• [Work to be completed]
The full listing, written out exactly and without images, is the expected result.

• [Exercise material]
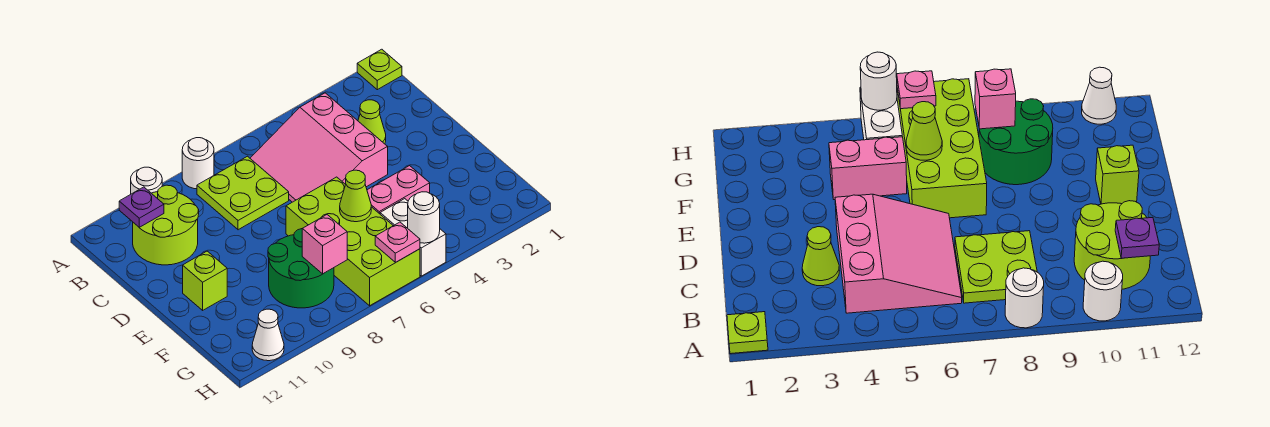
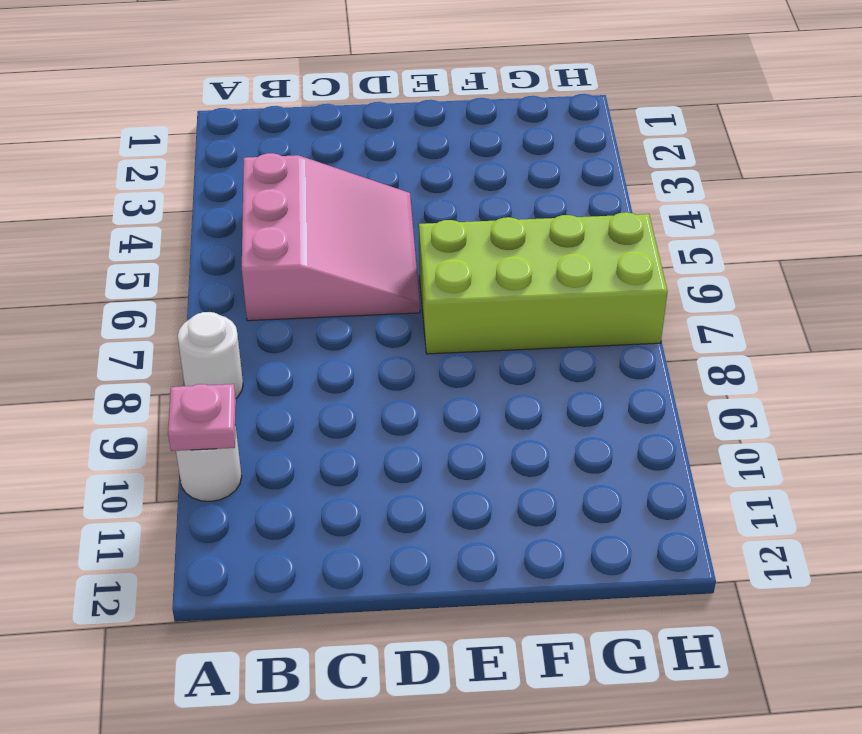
pink plate A10 level 2 -> pink plate H6 level 2
pink slope B4:D6 level 1 top B -> pink slope B4:D6 level 1 top 4
none -> lime plate A1 level 1
none -> lime plate B7:C8 level 1
none -> lime round brick B10:C11 level 1

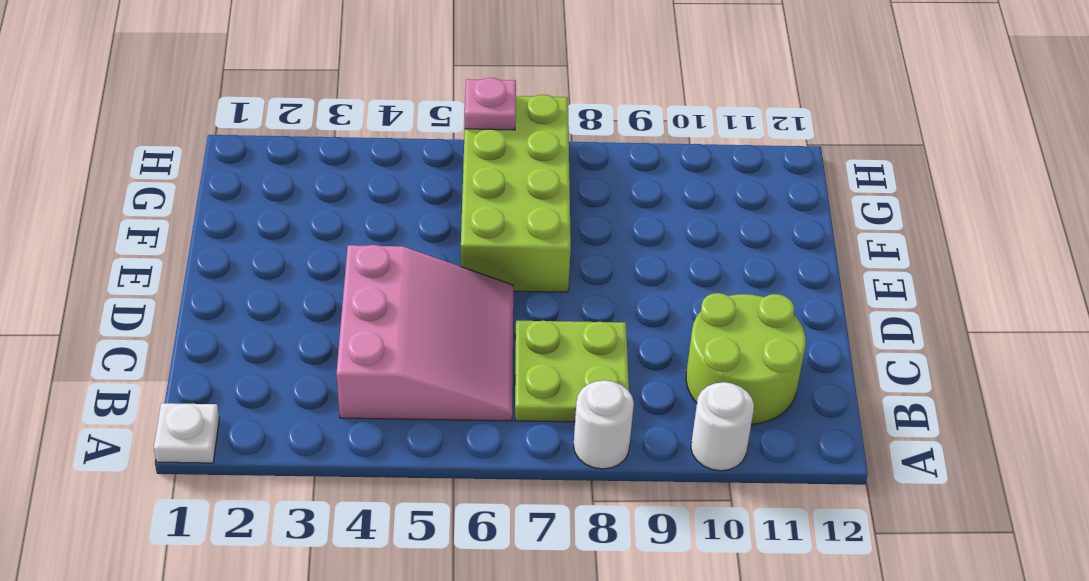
white plate A1 level 1 -> lime plate A1 level 1
none -> lime cone C3 level 1
none -> lime brick E11 level 1
none -> pink brick F4:F5 level 1

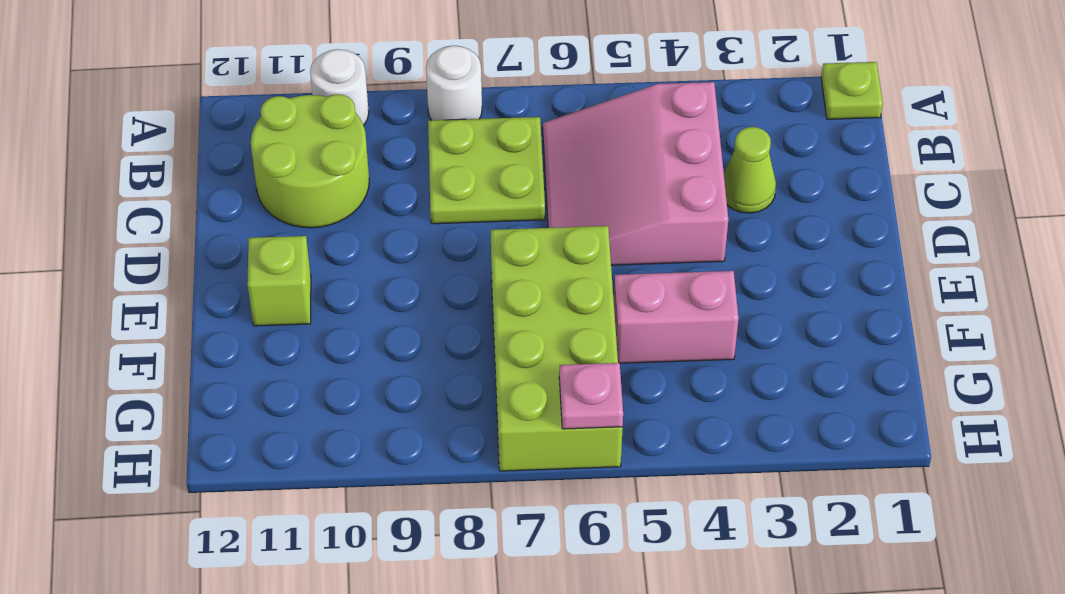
none -> green round brick F8:G9 level 1
none -> white brick G5:H5 level 1
none -> white cone H11 level 1

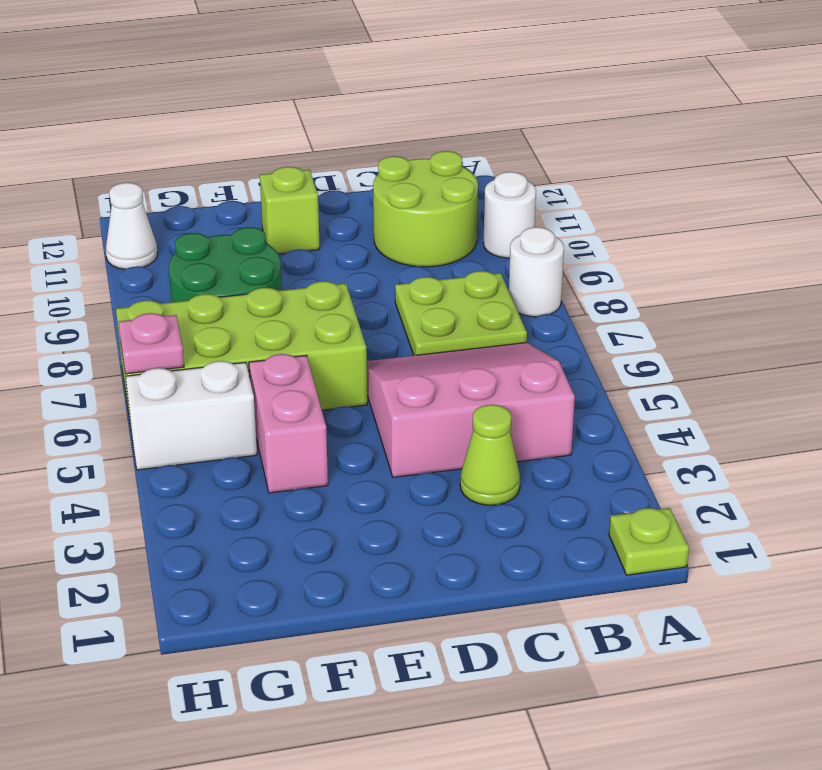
none -> purple plate B11 level 2
none -> lime cone F6 level 2
none -> pink brick G8 level 2

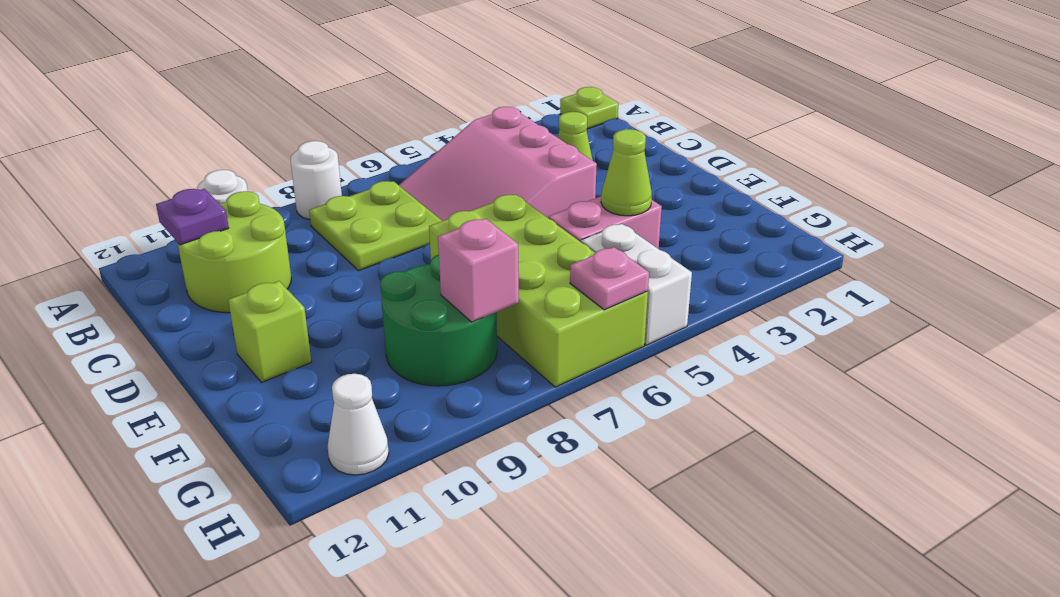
lime cone F4 level 2 -> lime cone F6 level 2
none -> white round brick H5 level 2

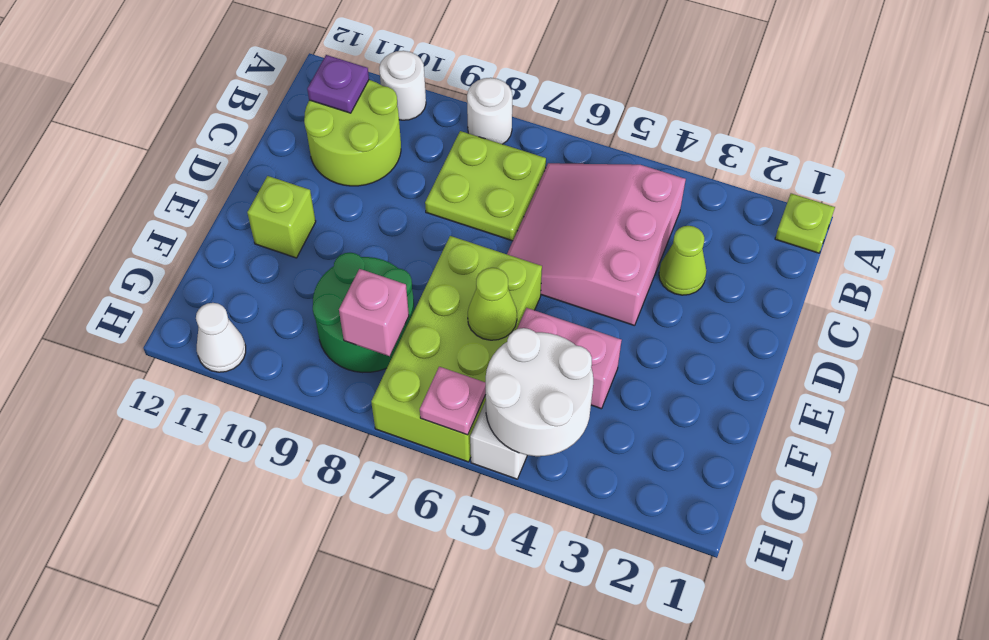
white round brick G4:H5 level 2 -> white round brick H5 level 2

• [Task solution]
pink plate A10 level 2 -> pink plate H6 level 2
pink slope B4:D6 level 1 top B -> pink slope B4:D6 level 1 top 4
none -> lime plate A1 level 1
none -> lime plate B7:C8 level 1
none -> lime round brick B10:C11 level 1

white plate A1 level 1 -> lime plate A1 level 1
none -> lime cone C3 level 1
none -> lime brick E11 level 1
none -> pink brick F4:F5 level 1

none -> green round brick F8:G9 level 1
none -> white brick G5:H5 level 1
none -> white cone H11 level 1

none -> purple plate B11 level 2
none -> lime cone F6 level 2
none -> pink brick G8 level 2

lime cone F4 level 2 -> lime cone F6 level 2
none -> white round brick H5 level 2

white round brick G4:H5 level 2 -> white round brick H5 level 2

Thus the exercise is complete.